:: Exercise brief ::
From the listing that follows, output everything exactly except the pictures.

:: Stored data ::
Content starts
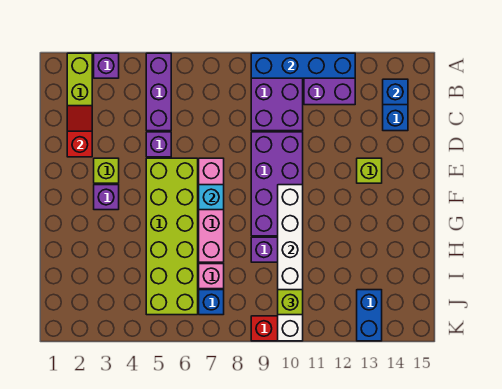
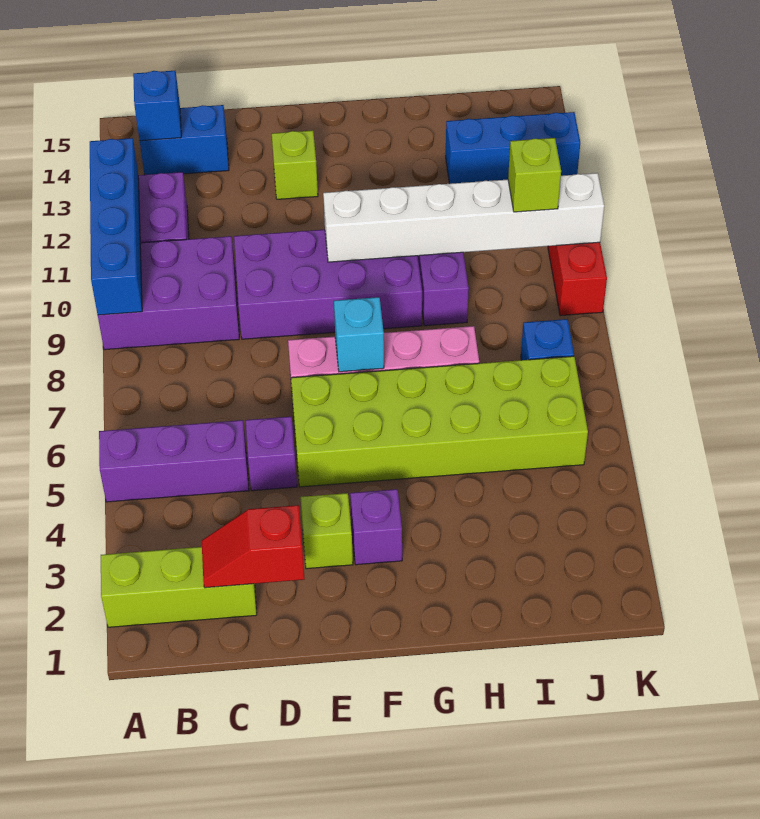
purple brick A3 level 1 -> none
pink brick I7 level 1 -> none
blue brick J13:K13 level 1 -> blue brick I13:K13 level 1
Content ends
:: Answer below ::
purple brick A3 level 1 -> none
pink brick I7 level 1 -> none
blue brick J13:K13 level 1 -> blue brick I13:K13 level 1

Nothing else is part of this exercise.